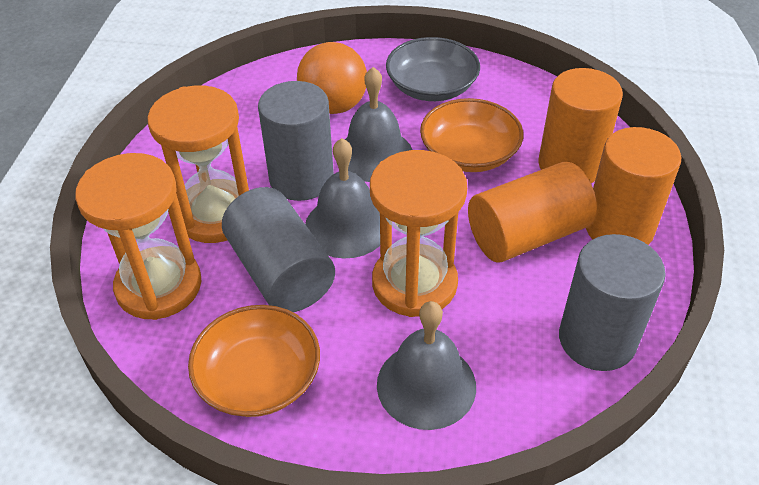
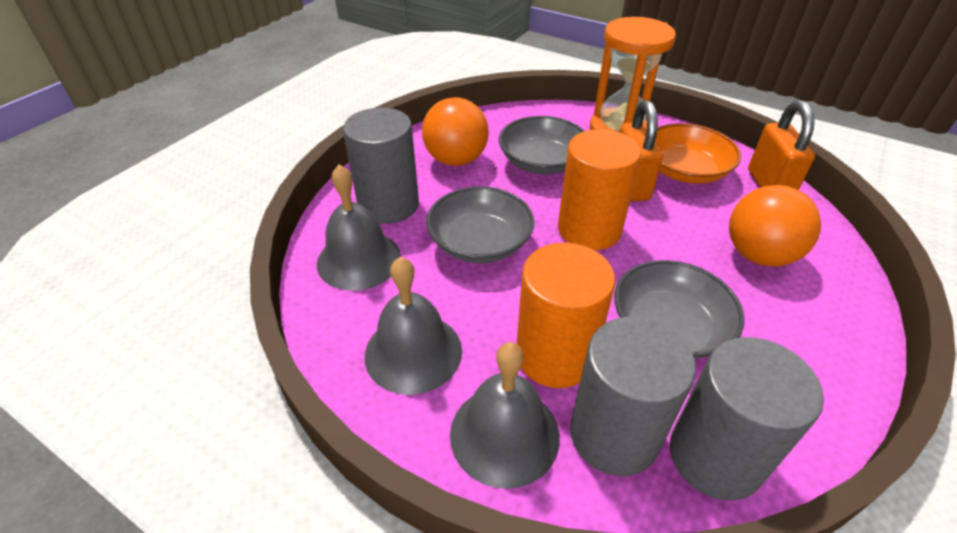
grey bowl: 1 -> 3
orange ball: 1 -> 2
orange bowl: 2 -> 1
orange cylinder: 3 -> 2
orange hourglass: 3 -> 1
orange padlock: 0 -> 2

----

What is needed is every line of the data above, set down exactly but with the images left out.

grey bowl: 1 -> 3
orange ball: 1 -> 2
orange bowl: 2 -> 1
orange cylinder: 3 -> 2
orange hourglass: 3 -> 1
orange padlock: 0 -> 2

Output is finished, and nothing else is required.